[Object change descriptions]
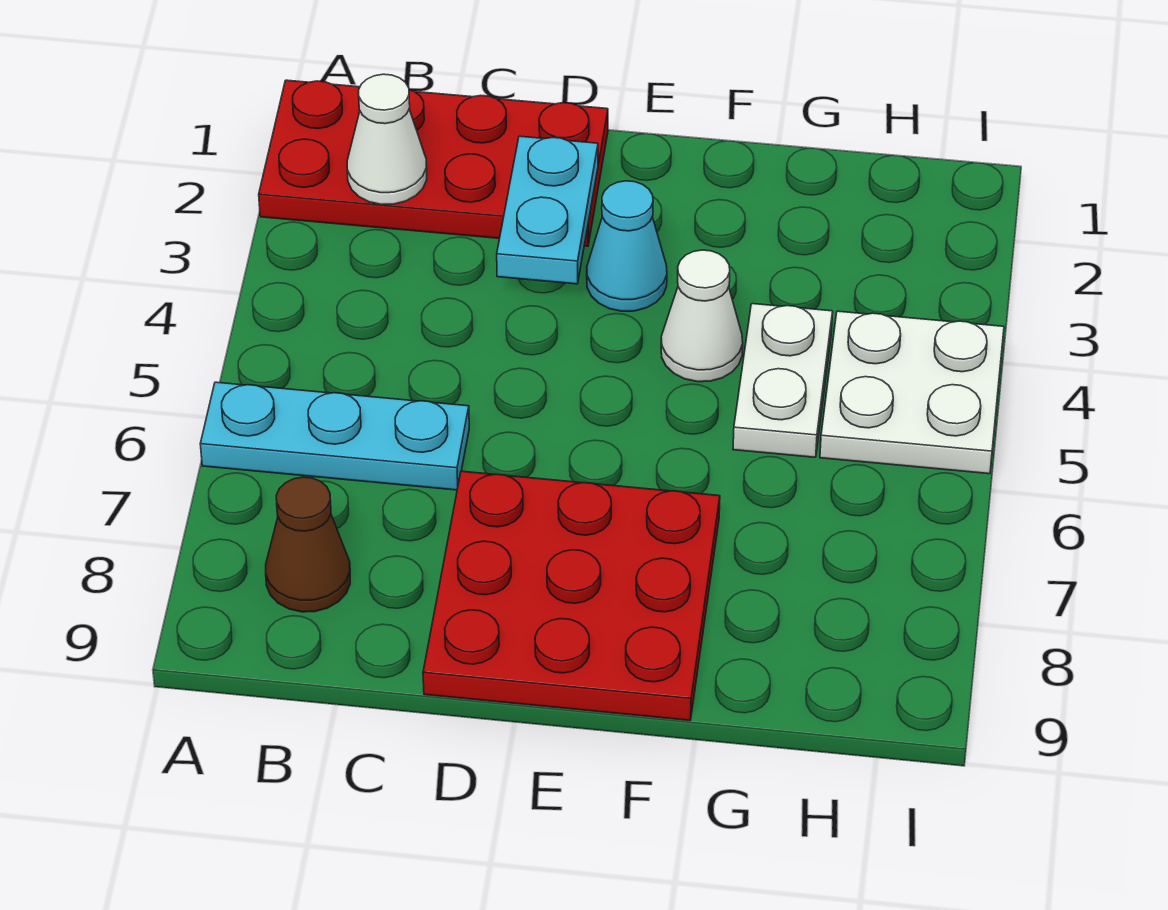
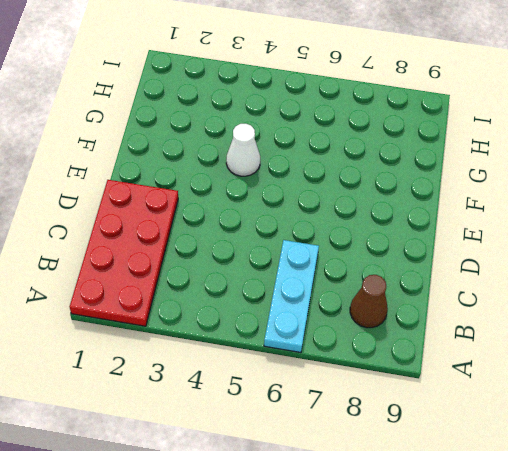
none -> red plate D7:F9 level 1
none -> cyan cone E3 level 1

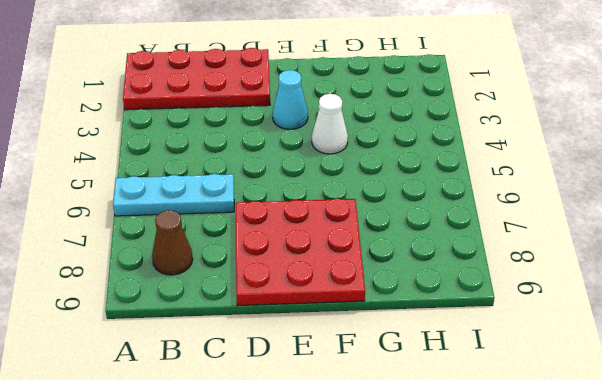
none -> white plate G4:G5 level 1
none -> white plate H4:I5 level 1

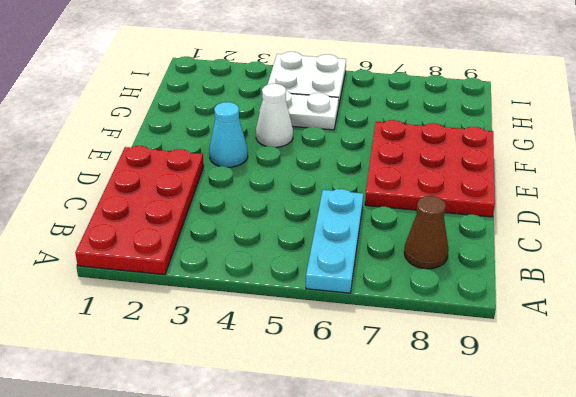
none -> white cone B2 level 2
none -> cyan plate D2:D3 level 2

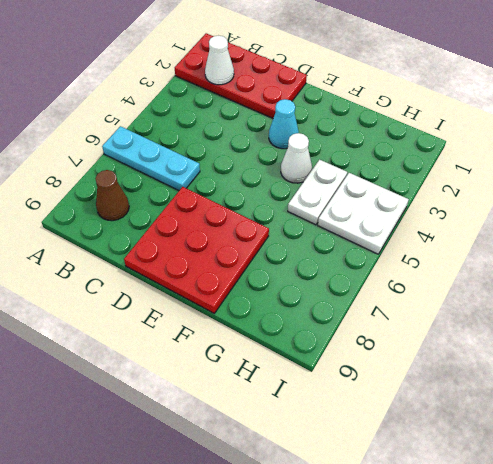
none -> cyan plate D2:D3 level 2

---

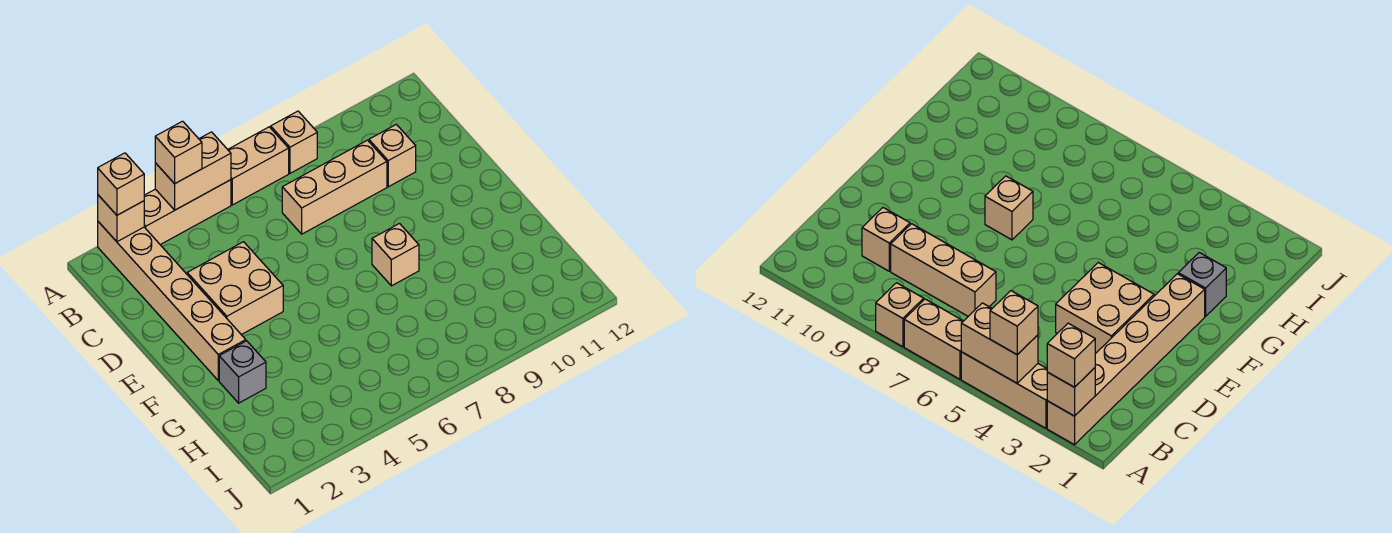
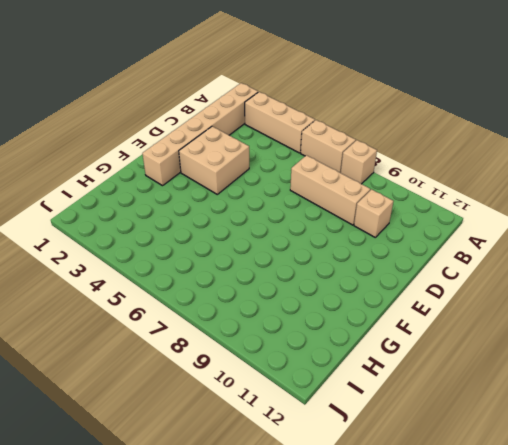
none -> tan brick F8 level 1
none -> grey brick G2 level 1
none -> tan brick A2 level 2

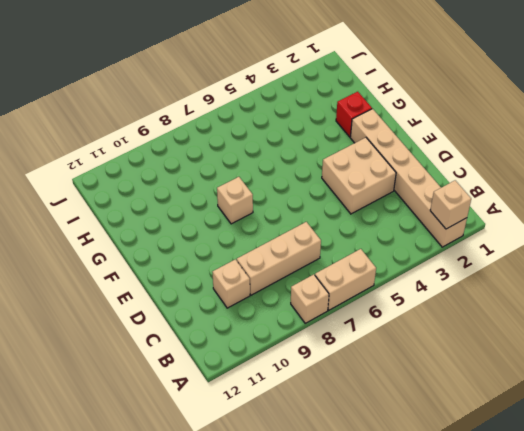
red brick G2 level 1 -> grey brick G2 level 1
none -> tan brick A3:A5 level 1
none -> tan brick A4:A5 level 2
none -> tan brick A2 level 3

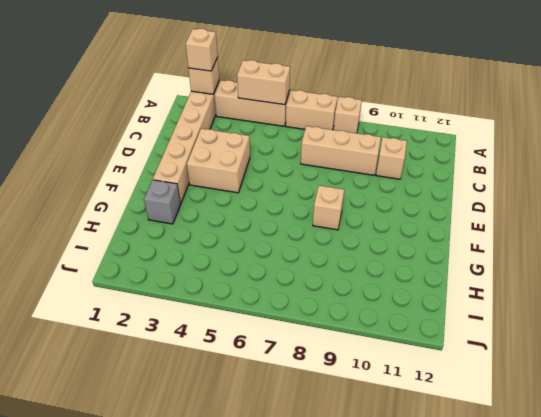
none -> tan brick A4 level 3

--

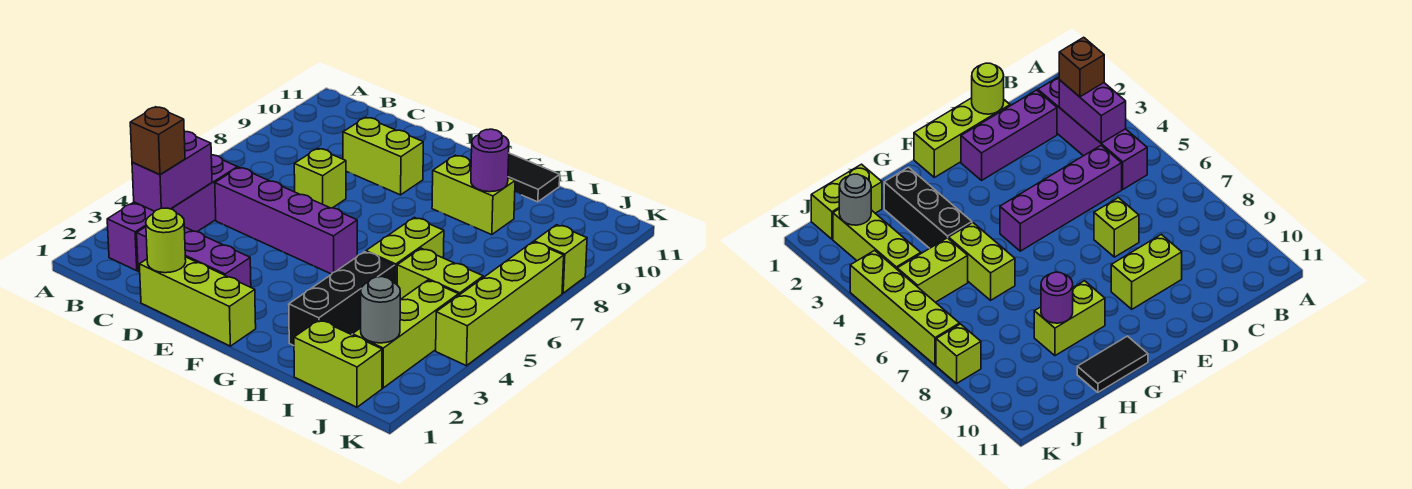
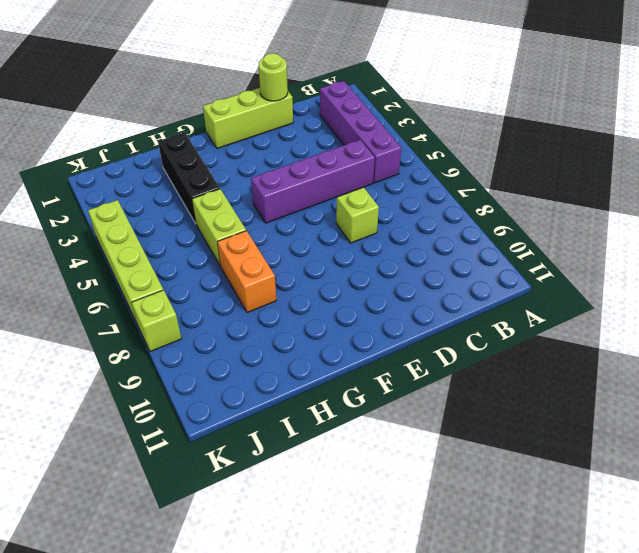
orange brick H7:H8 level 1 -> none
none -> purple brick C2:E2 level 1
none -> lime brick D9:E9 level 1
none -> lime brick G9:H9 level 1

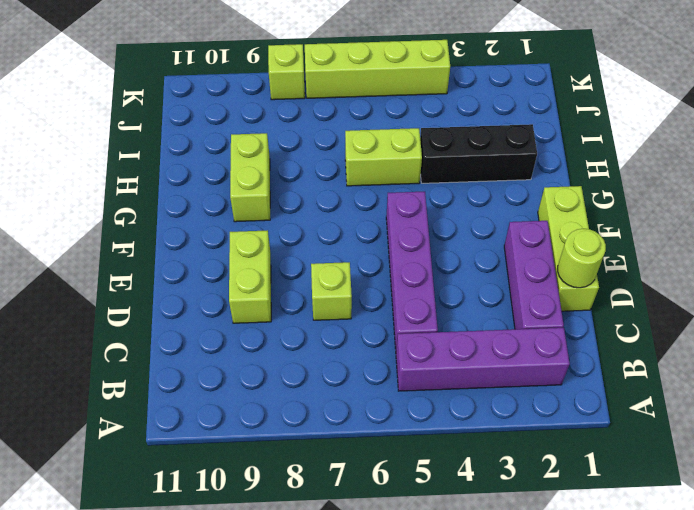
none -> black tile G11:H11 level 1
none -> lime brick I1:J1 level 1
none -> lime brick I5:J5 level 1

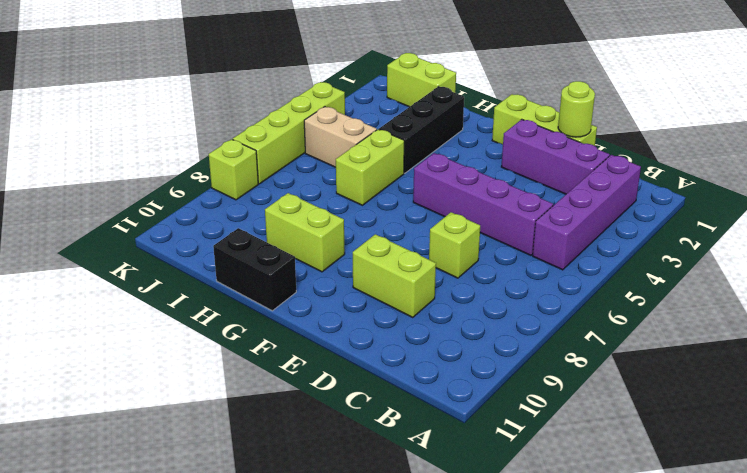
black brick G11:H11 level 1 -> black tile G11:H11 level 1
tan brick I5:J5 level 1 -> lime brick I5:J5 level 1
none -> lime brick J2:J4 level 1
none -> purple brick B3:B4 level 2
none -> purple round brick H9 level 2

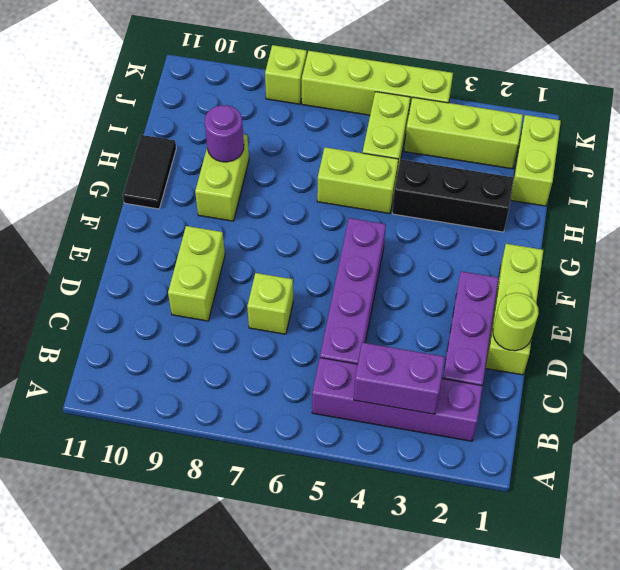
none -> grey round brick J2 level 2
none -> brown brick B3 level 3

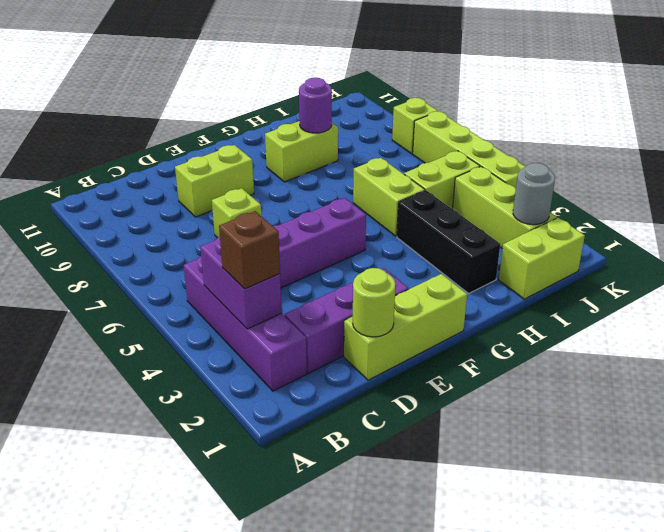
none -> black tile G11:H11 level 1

EXERCISE OBJECTIVE: From the data above, return only the lines starting at the line that holds "none -> tan brick A2 level 2" and ending at the line that holds "none -> tan brick A4 level 3", word for word and without pictures.

TASK RESPONSE:
none -> tan brick A2 level 2

red brick G2 level 1 -> grey brick G2 level 1
none -> tan brick A3:A5 level 1
none -> tan brick A4:A5 level 2
none -> tan brick A2 level 3

none -> tan brick A4 level 3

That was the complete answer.